Task item :: In the material below, the lines to reproduce exactly are the one containing "was: leaf-green_banana_fruit" and all lines after it through the last.

######

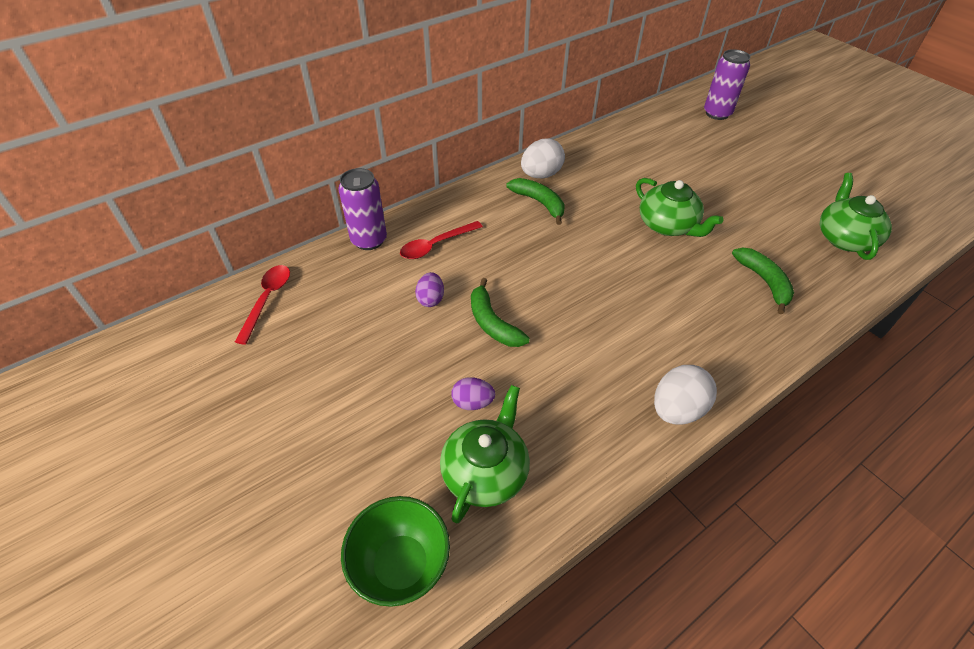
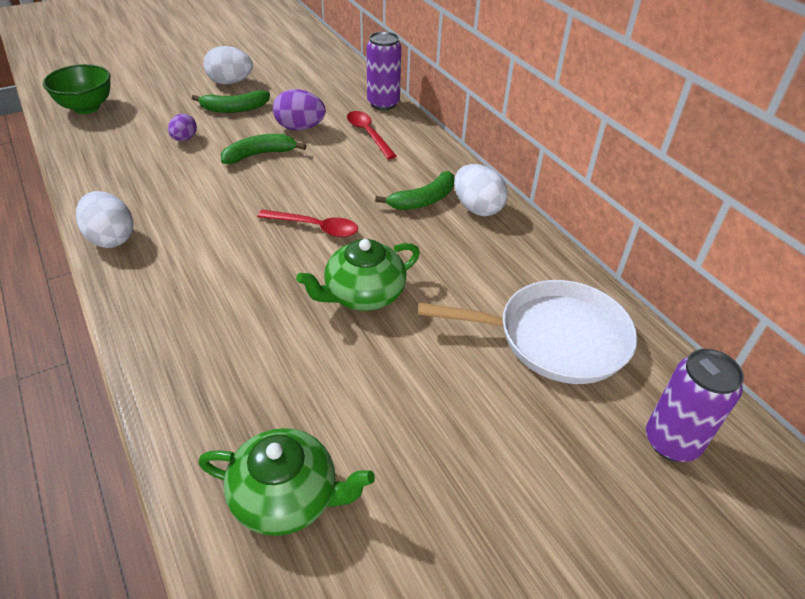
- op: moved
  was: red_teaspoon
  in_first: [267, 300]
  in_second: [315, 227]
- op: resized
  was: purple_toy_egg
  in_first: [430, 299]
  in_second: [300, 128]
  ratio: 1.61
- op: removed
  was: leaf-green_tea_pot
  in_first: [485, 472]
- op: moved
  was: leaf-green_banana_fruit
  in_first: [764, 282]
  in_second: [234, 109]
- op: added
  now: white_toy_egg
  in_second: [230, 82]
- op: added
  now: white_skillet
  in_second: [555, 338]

######

Task result ::
  was: leaf-green_banana_fruit
  in_first: [764, 282]
  in_second: [234, 109]
- op: added
  now: white_toy_egg
  in_second: [230, 82]
- op: added
  now: white_skillet
  in_second: [555, 338]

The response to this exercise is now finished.